═════ Record extracts
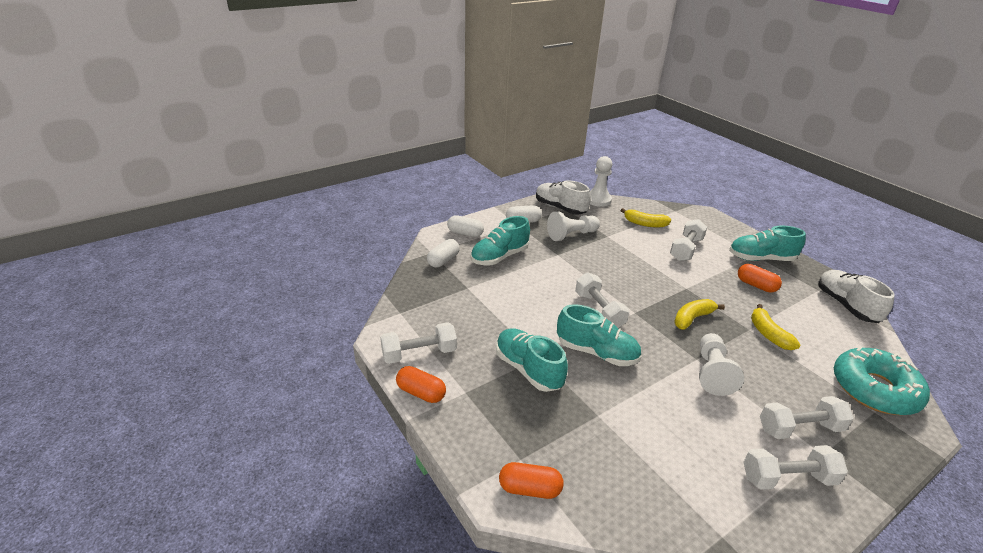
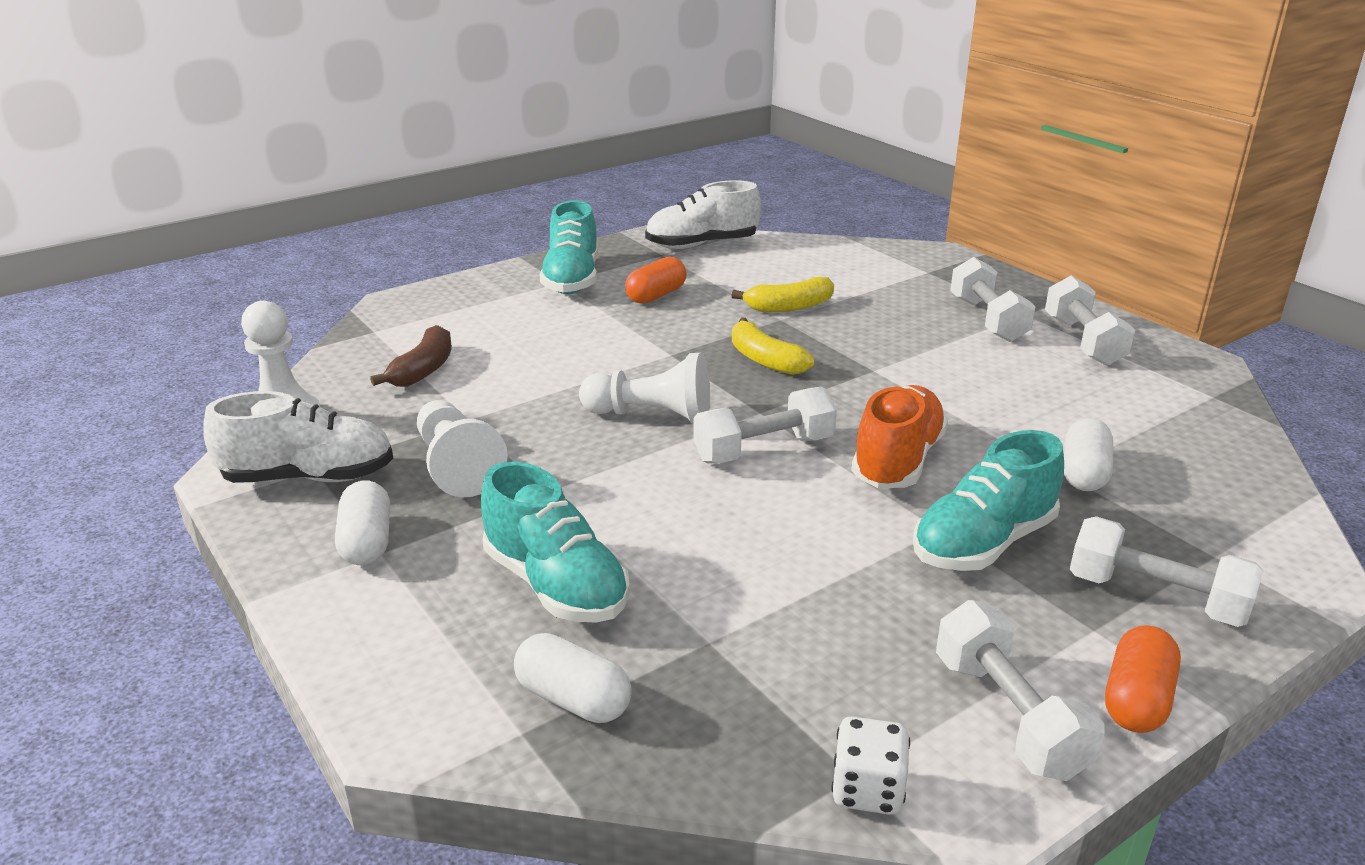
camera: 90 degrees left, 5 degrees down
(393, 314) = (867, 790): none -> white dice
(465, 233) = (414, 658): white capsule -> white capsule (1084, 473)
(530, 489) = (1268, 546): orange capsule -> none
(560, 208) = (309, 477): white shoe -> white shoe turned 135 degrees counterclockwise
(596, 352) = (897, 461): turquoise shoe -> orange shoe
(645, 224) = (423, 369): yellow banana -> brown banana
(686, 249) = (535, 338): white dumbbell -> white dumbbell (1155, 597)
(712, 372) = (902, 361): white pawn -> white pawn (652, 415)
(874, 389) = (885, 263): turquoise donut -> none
══════════
═════ Record extracts
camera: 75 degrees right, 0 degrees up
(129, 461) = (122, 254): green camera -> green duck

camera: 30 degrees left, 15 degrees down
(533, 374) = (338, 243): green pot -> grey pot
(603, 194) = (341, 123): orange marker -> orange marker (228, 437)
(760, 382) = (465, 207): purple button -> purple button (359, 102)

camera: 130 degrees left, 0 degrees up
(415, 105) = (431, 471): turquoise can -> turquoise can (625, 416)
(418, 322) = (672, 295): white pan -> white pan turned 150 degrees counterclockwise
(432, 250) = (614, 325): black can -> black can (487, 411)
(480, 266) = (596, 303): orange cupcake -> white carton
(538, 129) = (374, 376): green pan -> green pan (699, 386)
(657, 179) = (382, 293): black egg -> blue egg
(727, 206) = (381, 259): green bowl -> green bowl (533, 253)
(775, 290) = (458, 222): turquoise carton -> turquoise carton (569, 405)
══════════
═════ Record extracts
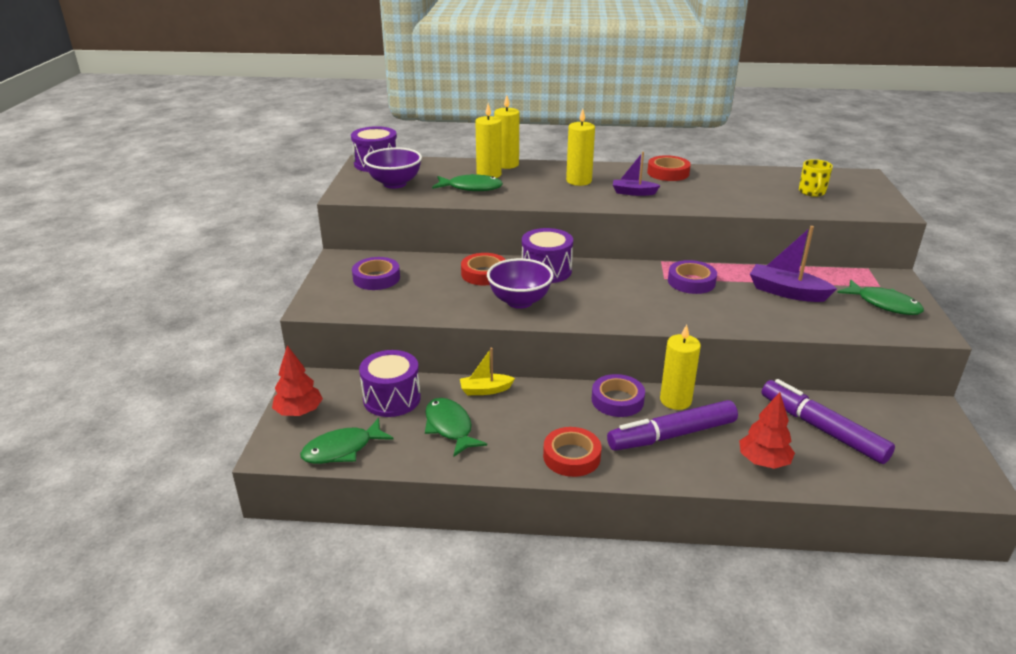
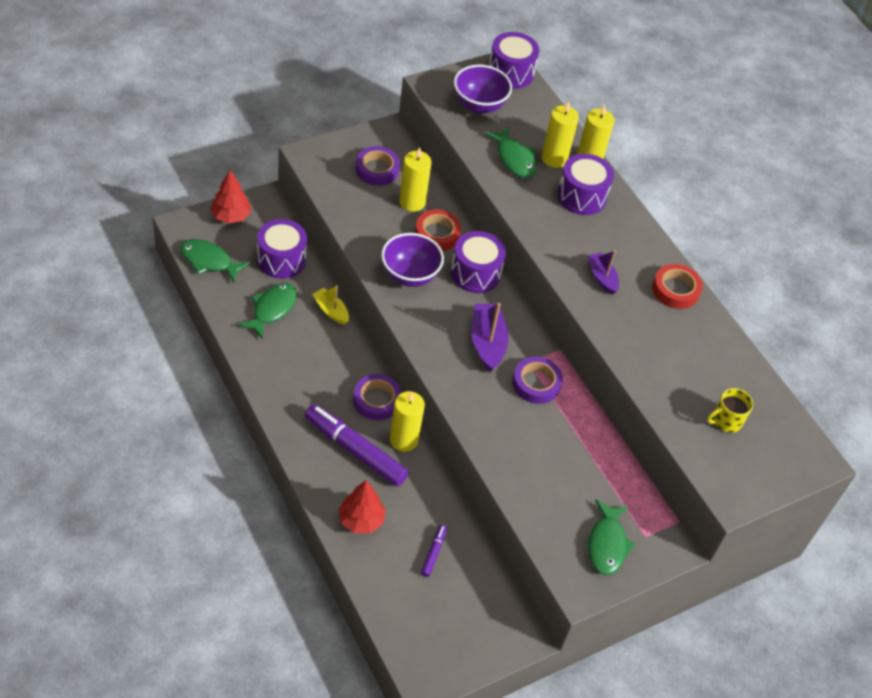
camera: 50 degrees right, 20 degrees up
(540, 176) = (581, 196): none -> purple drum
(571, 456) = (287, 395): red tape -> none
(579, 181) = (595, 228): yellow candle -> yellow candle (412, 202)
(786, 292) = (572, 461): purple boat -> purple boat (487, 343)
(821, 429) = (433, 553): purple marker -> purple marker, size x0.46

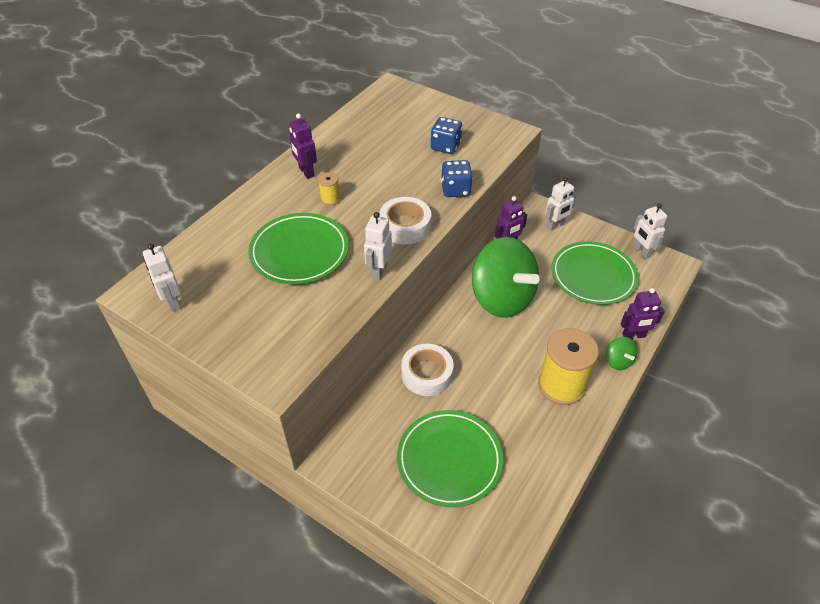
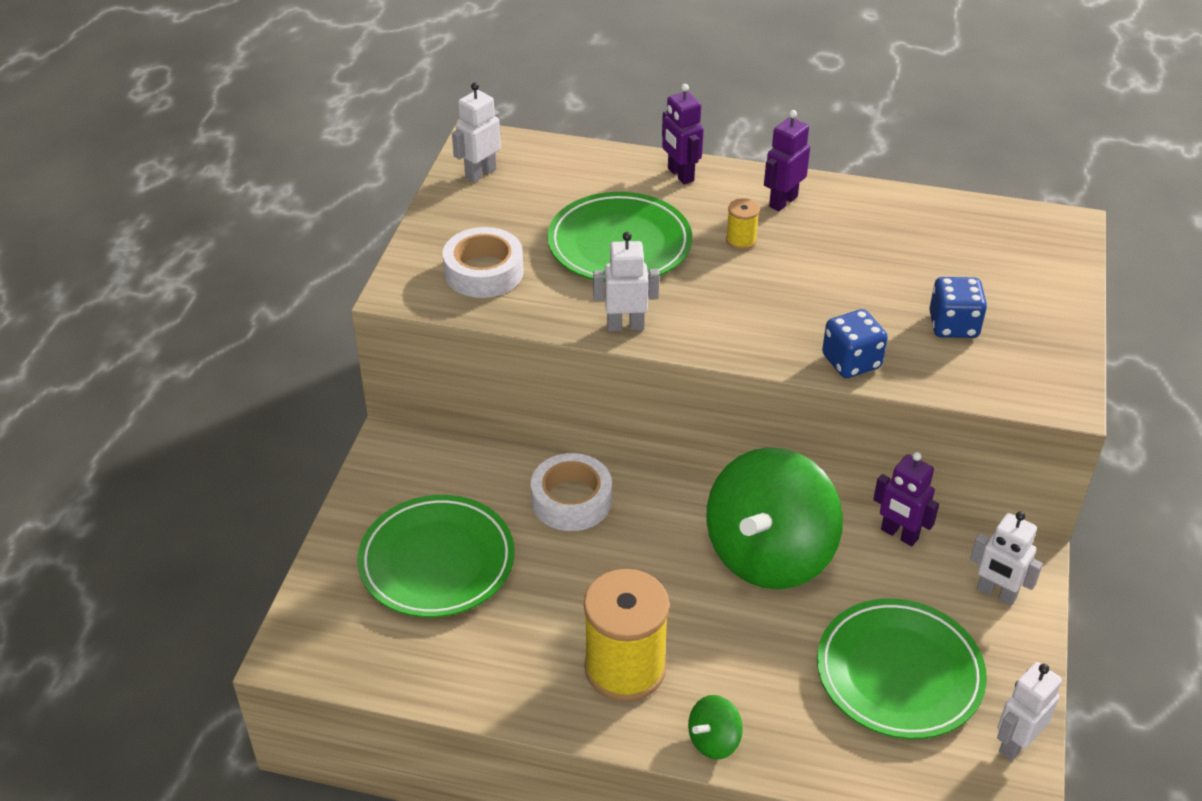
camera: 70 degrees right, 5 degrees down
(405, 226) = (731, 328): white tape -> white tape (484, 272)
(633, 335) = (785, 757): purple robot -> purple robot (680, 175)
══════════
Aim of the task = The line above containing "camera: 90 degrees left, 5 degrees down", the line containing "(874, 389) = (885, 263): turquoise", and every line between them are to be transcribed exactly; no other line is wanted.

Output of the task =
camera: 90 degrees left, 5 degrees down
(393, 314) = (867, 790): none -> white dice
(465, 233) = (414, 658): white capsule -> white capsule (1084, 473)
(530, 489) = (1268, 546): orange capsule -> none
(560, 208) = (309, 477): white shoe -> white shoe turned 135 degrees counterclockwise
(596, 352) = (897, 461): turquoise shoe -> orange shoe
(645, 224) = (423, 369): yellow banana -> brown banana
(686, 249) = (535, 338): white dumbbell -> white dumbbell (1155, 597)
(712, 372) = (902, 361): white pawn -> white pawn (652, 415)
(874, 389) = (885, 263): turquoise donut -> none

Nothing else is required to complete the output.